» **WORK INSTRUCTION**
Your task is to copy every line of the records below that contains "ball".

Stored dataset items
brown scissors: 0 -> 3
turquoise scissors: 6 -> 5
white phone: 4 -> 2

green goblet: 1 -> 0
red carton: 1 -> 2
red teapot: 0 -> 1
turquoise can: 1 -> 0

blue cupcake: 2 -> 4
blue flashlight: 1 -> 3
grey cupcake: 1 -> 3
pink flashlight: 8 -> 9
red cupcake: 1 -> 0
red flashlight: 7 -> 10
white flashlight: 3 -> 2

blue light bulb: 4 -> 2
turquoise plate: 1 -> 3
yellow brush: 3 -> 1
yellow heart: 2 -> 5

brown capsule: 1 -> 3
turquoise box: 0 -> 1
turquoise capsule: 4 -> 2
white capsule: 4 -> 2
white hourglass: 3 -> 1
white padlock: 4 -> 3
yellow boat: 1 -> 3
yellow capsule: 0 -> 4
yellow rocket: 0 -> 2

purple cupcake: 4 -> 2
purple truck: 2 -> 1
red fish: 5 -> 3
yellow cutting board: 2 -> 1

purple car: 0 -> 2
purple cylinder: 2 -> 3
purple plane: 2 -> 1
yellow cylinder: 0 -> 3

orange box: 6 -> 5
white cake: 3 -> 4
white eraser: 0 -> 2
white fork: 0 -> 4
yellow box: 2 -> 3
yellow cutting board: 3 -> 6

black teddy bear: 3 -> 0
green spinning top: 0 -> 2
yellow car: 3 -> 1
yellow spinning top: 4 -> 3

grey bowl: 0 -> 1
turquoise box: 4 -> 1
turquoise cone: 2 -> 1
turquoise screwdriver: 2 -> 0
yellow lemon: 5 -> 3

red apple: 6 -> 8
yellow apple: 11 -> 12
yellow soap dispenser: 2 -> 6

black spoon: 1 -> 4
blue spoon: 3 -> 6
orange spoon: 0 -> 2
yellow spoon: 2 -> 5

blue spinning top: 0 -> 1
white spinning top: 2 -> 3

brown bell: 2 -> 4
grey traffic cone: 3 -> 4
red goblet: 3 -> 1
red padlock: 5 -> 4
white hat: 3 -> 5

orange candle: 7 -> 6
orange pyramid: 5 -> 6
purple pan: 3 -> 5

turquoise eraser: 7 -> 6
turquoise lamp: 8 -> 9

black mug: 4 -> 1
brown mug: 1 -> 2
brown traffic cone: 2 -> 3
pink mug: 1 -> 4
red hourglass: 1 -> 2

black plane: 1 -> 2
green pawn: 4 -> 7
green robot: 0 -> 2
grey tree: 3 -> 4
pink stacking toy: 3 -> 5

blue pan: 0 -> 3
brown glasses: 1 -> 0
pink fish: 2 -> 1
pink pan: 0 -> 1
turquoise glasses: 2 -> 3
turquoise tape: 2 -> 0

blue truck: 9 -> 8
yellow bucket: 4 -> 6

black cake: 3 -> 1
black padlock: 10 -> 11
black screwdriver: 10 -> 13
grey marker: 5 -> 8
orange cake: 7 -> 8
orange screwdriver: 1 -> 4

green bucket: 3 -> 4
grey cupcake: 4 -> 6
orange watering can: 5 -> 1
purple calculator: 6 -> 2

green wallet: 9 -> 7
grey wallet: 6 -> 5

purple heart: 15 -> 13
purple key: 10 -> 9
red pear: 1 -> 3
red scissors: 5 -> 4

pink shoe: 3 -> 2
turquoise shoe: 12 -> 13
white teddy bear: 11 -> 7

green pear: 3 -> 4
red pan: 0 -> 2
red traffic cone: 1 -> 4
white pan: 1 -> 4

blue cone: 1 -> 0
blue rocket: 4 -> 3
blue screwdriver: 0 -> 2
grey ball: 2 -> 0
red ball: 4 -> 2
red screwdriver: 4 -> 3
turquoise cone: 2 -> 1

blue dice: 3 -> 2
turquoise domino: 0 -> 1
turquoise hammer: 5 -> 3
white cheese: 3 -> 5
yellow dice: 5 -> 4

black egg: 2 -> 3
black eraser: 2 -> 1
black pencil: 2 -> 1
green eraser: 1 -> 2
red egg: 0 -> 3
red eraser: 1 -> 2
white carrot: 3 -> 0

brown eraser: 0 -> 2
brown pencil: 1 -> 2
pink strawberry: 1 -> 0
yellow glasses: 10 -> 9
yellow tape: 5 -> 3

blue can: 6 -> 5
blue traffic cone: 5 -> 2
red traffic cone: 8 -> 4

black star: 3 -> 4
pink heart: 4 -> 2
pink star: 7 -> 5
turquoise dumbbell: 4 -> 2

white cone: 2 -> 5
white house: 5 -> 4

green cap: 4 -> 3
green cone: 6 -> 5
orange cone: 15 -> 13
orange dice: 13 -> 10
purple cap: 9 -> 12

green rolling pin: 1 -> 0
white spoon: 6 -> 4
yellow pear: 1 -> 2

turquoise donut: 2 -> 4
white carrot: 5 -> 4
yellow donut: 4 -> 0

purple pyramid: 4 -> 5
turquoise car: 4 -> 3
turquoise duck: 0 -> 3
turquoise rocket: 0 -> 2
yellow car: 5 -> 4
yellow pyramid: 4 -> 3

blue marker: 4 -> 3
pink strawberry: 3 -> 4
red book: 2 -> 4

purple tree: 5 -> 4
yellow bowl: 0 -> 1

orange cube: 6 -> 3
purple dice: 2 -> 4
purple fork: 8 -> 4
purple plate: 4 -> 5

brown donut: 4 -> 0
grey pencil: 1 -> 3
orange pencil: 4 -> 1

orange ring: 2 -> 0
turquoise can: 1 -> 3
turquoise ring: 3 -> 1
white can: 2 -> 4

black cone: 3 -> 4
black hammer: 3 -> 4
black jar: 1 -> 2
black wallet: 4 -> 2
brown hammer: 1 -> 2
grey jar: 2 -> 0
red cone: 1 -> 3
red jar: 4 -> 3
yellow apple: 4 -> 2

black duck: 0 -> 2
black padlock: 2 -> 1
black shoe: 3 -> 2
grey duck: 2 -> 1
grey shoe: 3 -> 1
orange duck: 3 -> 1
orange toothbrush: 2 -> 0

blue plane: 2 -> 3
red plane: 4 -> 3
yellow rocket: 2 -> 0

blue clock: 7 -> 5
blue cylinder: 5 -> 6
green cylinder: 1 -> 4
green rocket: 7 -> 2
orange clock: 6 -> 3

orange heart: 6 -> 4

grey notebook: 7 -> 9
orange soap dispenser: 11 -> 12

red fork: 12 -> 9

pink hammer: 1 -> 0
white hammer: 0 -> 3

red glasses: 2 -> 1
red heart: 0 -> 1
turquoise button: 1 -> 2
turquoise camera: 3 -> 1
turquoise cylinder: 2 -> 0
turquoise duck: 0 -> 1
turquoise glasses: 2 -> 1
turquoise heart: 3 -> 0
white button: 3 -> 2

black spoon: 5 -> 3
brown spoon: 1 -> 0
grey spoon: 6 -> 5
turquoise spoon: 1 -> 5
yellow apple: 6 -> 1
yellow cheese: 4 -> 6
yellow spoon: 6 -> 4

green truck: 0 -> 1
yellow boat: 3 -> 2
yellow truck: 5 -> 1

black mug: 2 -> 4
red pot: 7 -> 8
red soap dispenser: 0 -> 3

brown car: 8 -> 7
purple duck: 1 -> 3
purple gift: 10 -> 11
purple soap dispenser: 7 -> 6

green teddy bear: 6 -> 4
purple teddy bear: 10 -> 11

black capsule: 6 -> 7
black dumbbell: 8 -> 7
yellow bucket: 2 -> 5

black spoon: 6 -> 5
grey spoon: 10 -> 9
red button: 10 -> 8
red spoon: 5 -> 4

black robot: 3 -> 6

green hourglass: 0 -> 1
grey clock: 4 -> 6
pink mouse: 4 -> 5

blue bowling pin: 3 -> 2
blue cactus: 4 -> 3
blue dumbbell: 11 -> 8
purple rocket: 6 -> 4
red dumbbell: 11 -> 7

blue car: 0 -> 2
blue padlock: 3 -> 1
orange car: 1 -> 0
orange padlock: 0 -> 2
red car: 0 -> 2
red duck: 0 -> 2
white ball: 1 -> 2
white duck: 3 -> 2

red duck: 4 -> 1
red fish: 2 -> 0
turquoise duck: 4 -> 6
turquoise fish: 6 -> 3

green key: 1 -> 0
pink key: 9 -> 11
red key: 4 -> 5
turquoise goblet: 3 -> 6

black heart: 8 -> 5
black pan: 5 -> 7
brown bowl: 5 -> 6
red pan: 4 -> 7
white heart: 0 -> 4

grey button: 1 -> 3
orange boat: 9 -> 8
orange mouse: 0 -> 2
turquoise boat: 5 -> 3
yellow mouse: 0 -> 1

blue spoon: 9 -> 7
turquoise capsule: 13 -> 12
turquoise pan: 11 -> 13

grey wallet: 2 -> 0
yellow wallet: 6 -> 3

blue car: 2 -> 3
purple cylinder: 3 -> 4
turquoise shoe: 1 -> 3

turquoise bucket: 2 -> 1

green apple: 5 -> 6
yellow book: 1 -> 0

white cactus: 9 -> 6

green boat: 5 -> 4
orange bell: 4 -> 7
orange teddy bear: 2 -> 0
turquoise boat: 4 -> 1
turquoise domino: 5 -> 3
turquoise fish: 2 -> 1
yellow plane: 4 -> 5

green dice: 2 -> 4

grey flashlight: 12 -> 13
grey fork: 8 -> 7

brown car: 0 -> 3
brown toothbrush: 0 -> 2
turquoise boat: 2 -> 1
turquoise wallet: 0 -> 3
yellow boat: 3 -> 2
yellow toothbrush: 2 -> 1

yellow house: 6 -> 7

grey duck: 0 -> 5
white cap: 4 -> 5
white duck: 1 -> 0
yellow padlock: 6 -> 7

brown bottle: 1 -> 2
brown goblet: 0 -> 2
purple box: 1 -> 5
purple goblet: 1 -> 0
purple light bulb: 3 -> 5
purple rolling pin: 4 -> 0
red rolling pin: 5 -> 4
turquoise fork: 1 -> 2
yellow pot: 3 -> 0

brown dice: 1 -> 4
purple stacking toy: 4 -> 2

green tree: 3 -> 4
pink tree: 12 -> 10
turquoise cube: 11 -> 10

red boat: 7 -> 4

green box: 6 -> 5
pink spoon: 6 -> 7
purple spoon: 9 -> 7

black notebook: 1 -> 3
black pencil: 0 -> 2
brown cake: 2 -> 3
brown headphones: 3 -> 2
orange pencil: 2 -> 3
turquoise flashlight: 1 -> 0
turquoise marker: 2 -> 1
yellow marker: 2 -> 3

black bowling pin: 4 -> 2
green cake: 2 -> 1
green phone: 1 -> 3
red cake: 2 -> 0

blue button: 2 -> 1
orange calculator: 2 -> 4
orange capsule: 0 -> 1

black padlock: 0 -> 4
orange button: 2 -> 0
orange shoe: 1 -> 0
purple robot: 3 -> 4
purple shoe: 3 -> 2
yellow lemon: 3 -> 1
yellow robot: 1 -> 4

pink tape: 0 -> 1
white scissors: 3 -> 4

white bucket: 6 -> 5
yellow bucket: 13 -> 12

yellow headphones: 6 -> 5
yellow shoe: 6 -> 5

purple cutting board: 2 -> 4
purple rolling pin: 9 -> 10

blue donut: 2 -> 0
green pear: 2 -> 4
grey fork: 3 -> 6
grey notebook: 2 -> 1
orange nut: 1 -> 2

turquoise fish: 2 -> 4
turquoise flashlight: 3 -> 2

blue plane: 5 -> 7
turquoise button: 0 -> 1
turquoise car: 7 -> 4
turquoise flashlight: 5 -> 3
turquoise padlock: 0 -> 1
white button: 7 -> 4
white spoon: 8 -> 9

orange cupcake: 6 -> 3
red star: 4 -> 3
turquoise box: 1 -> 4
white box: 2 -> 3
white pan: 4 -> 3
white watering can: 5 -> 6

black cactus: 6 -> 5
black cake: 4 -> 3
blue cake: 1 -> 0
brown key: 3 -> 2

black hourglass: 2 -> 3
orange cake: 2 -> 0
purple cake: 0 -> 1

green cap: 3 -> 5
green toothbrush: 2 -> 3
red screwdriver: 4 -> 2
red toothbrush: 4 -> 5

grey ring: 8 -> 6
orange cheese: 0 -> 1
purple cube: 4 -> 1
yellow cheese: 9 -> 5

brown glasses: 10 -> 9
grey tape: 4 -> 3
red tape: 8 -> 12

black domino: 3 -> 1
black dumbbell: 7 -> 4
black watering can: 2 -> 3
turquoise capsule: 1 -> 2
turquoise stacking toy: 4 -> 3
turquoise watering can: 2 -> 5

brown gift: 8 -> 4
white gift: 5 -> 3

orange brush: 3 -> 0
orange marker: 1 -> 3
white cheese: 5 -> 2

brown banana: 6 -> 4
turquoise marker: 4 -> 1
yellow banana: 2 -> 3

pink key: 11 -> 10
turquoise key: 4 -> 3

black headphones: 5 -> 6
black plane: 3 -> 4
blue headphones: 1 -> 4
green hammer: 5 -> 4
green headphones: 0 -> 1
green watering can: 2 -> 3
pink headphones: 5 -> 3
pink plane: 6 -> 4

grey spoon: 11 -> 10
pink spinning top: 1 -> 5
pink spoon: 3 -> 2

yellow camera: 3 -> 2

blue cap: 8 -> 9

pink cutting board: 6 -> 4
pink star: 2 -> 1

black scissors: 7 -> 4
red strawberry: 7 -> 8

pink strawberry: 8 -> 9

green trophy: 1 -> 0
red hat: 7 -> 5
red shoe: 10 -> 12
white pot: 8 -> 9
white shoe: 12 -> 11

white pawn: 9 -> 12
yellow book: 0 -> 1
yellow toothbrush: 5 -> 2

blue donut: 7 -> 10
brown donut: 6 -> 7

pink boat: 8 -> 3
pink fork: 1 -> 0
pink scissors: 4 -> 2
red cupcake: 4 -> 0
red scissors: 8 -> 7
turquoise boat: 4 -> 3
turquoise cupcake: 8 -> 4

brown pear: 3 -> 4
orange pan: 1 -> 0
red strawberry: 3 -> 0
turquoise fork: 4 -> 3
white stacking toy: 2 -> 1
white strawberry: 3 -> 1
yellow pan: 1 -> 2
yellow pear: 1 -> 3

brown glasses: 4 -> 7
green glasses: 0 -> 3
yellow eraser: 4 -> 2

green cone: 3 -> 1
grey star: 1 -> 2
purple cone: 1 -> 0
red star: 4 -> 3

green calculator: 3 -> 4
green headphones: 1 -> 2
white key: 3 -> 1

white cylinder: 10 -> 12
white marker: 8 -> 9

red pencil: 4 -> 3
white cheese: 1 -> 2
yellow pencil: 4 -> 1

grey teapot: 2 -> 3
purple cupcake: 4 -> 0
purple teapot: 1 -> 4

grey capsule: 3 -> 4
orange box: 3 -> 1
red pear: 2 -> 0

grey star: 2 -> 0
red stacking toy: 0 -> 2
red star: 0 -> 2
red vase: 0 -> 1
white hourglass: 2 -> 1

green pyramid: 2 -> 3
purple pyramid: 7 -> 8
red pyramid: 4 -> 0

» **REPLY**
grey ball: 2 -> 0
red ball: 4 -> 2
white ball: 1 -> 2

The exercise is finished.